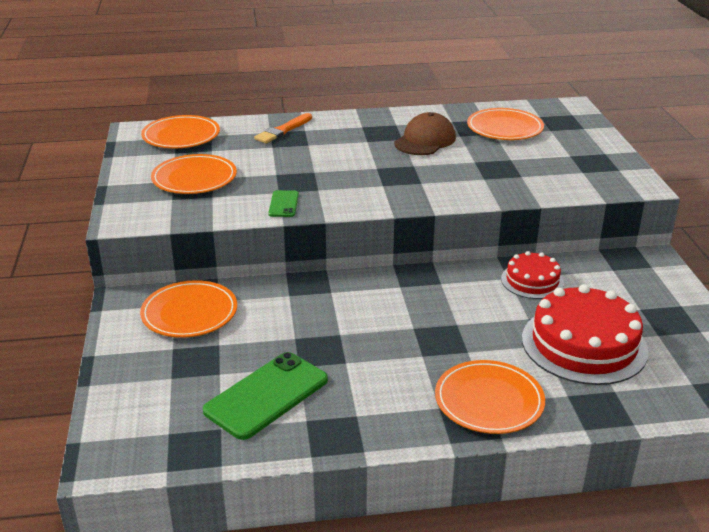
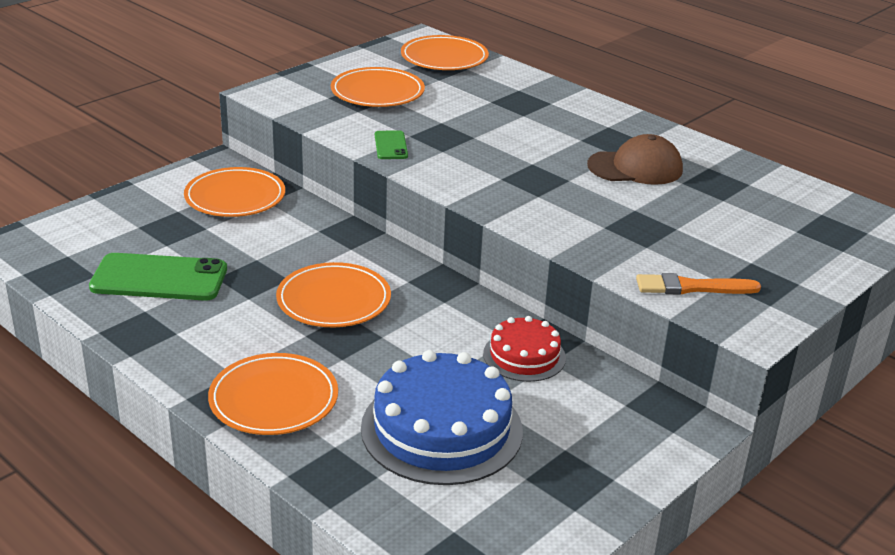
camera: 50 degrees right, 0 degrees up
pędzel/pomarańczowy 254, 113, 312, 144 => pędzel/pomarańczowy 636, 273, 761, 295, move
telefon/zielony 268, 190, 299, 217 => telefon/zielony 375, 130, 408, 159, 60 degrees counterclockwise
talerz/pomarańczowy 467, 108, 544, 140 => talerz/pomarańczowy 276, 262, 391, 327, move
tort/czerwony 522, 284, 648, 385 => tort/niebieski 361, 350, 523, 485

Your task => Filter the listing above by the word "degrees"; copy each line that passes.

Solved exercise =>
camera: 50 degrees right, 0 degrees up
telefon/zielony 268, 190, 299, 217 => telefon/zielony 375, 130, 408, 159, 60 degrees counterclockwise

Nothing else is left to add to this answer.